▶ Exercise details
Gather the lines from the material that contain "none".

** Records for this task follows **

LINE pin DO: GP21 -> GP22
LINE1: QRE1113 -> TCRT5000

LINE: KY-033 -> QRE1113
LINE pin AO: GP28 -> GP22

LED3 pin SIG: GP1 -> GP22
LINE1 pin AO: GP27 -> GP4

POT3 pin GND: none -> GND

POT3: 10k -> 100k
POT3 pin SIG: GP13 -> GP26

** End of Records for this task **
** Records for this task follows **

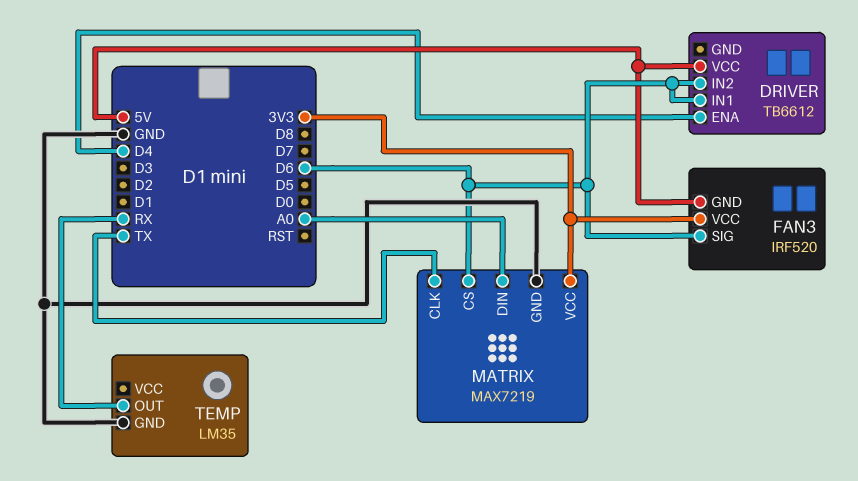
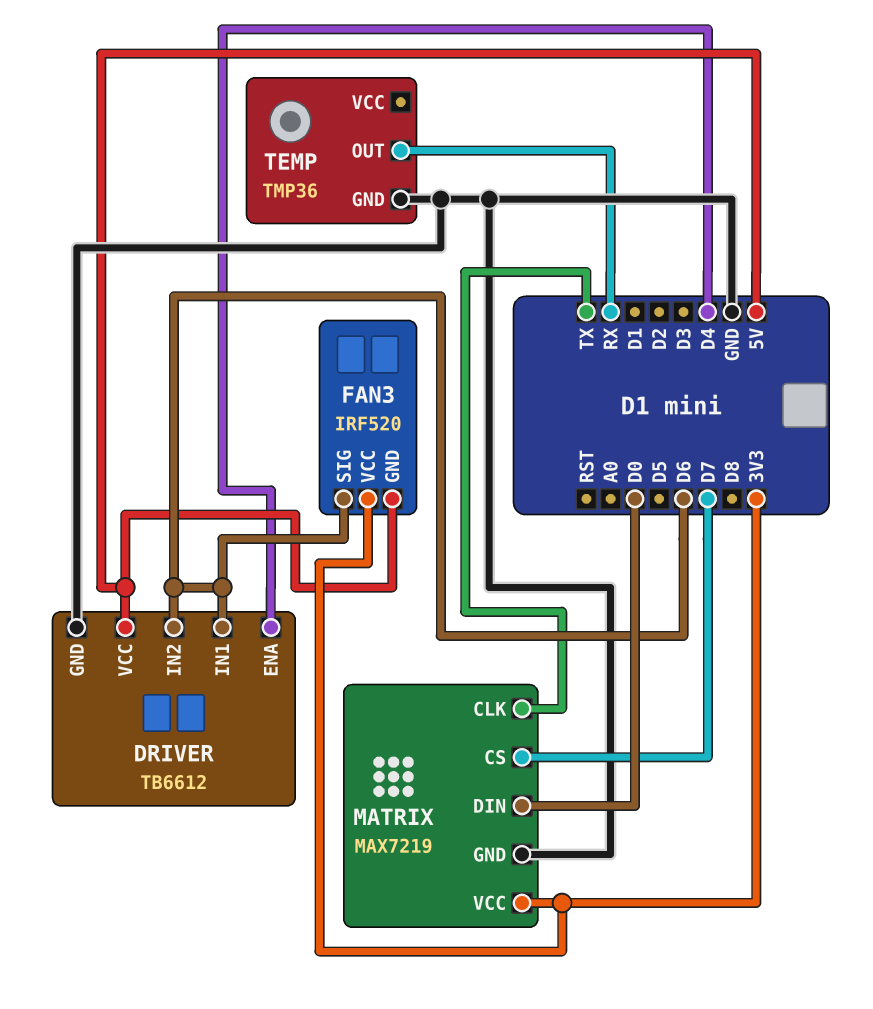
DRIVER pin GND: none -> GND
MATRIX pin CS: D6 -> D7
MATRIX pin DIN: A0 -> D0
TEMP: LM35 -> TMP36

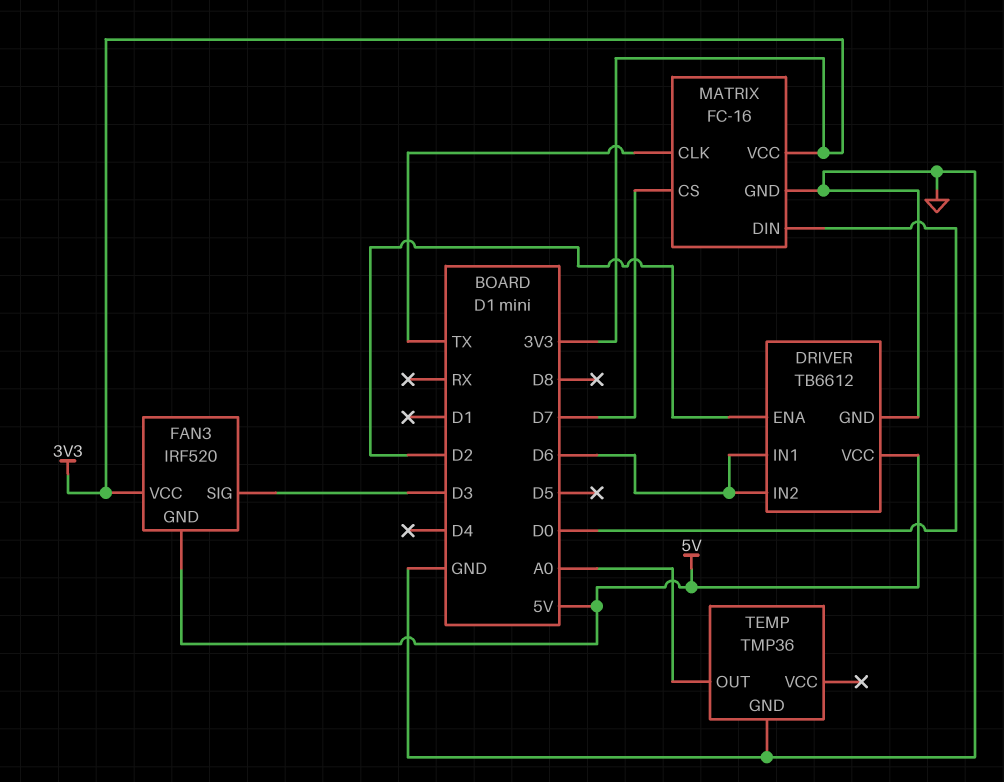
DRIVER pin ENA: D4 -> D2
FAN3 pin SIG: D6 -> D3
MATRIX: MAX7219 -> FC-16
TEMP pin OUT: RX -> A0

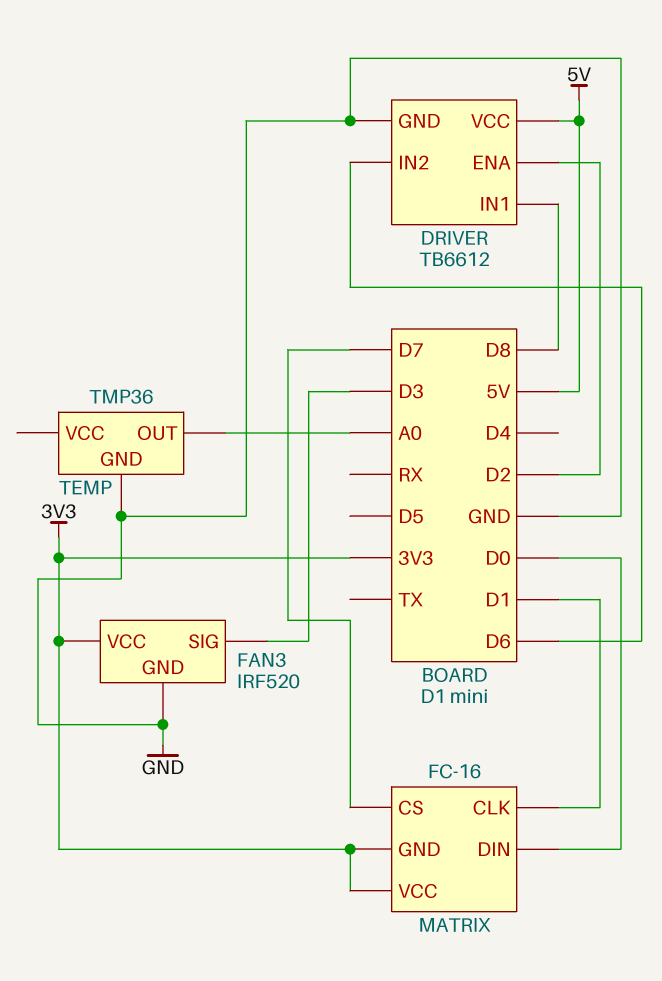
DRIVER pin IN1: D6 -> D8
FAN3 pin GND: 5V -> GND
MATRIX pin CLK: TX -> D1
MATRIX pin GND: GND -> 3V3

** End of Records for this task **

▶ Solution to the problem
POT3 pin GND: none -> GND
DRIVER pin GND: none -> GND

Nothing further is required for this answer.